▶ **The task**
Repeat every one of the items below word for word, leaving out the pictures.

Dataset items
::::

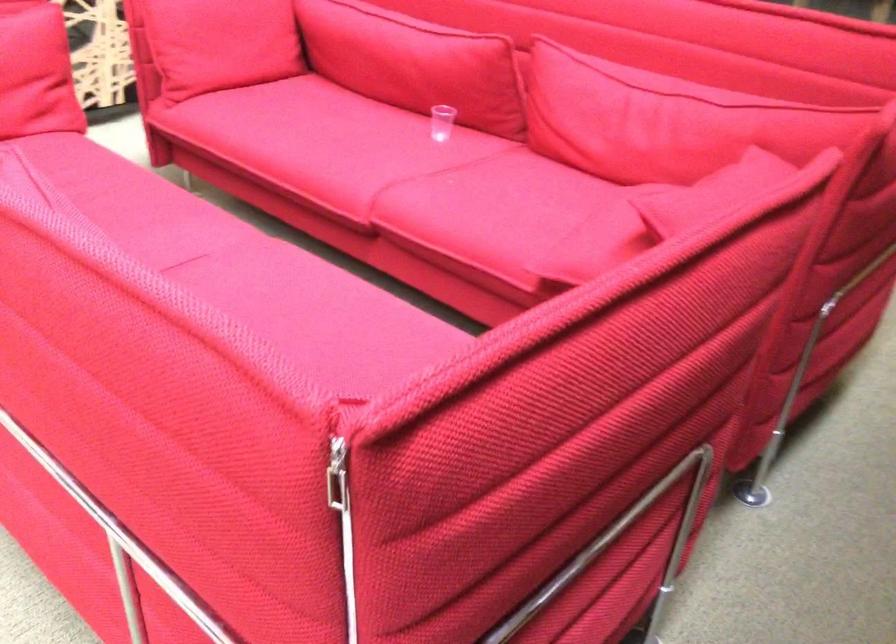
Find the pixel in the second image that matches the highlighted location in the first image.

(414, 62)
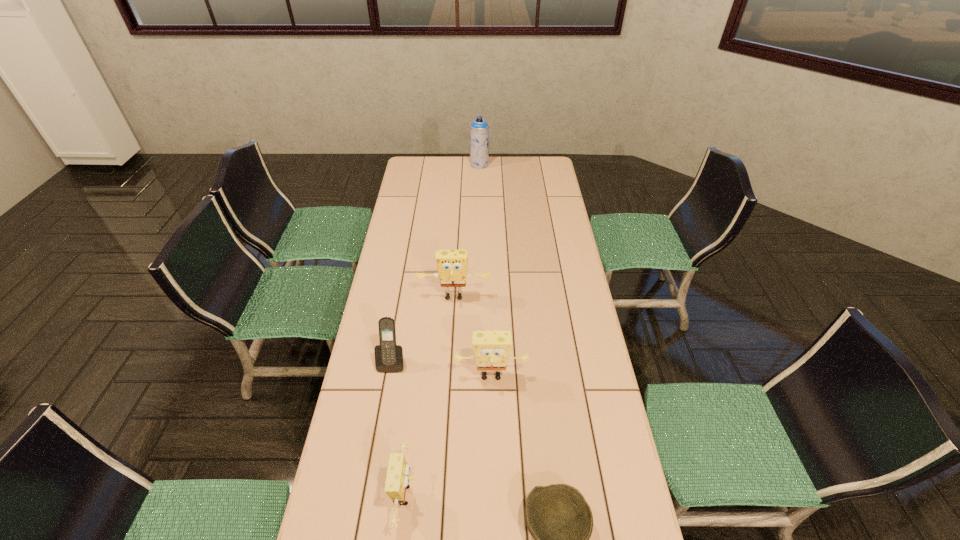
Identify which object is the closest to the leftmost object. Please provide its 2D coordinates. Your answer should be formatted as a tuple, i.e. [(x, y)], where the tuple contains the x and y coordinates of a point satisfying the conditions above.

[(491, 349)]

Identify the location of the third closest object to the second farthest object. The width and height of the screenshot is (960, 540). (397, 479).

Identify which sponge is the second closest to the bowl. Please provide its 2D coordinates. Your answer should be formatted as a tuple, i.e. [(x, y)], where the tuple contains the x and y coordinates of a point satisfying the conditions above.

[(491, 349)]

The height and width of the screenshot is (540, 960). Find the location of `sponge that is the third closest to the leftmost object`. sponge that is the third closest to the leftmost object is located at coordinates (397, 479).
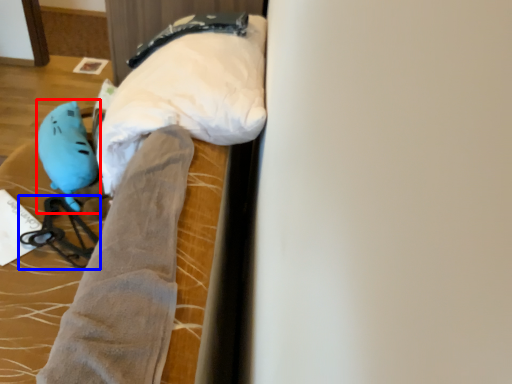
Question: Among these objects, which one is nearest to the camera, toy (highlighted by a red box) or twin (highlighted by a blue box)?

Choices:
 (A) toy
 (B) twin

Answer: (B)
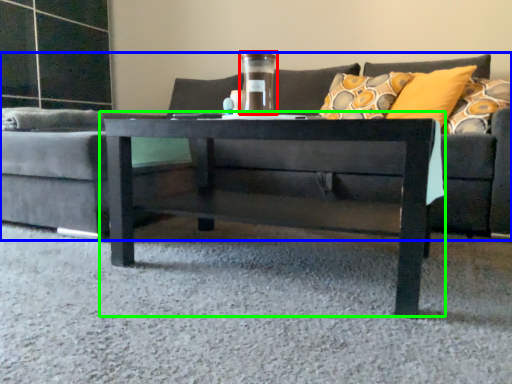
Question: Which object is the closest to the glass vase (highlighted by a red box)? Choose among these: studio couch (highlighted by a blue box) or coffee table (highlighted by a green box).

Choices:
 (A) studio couch
 (B) coffee table

Answer: (B)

::::

▶ **Answer to this exercise**
Find the pixel in the second image that matches the highlighted location in the first image.

(414, 62)
Identify which object is the closest to the leftmost object. Please provide its 2D coordinates. Your answer should be formatted as a tuple, i.e. [(x, y)], where the tuple contains the x and y coordinates of a point satisfying the conditions above.

[(491, 349)]

Identify the location of the third closest object to the second farthest object. The width and height of the screenshot is (960, 540). (397, 479).

Identify which sponge is the second closest to the bowl. Please provide its 2D coordinates. Your answer should be formatted as a tuple, i.e. [(x, y)], where the tuple contains the x and y coordinates of a point satisfying the conditions above.

[(491, 349)]

The height and width of the screenshot is (540, 960). Find the location of `sponge that is the third closest to the leftmost object`. sponge that is the third closest to the leftmost object is located at coordinates (397, 479).
Question: Among these objects, which one is nearest to the camera, toy (highlighted by a red box) or twin (highlighted by a blue box)?

Choices:
 (A) toy
 (B) twin

Answer: (B)
Question: Which object is the closest to the glass vase (highlighted by a red box)? Choose among these: studio couch (highlighted by a blue box) or coffee table (highlighted by a green box).

Choices:
 (A) studio couch
 (B) coffee table

Answer: (B)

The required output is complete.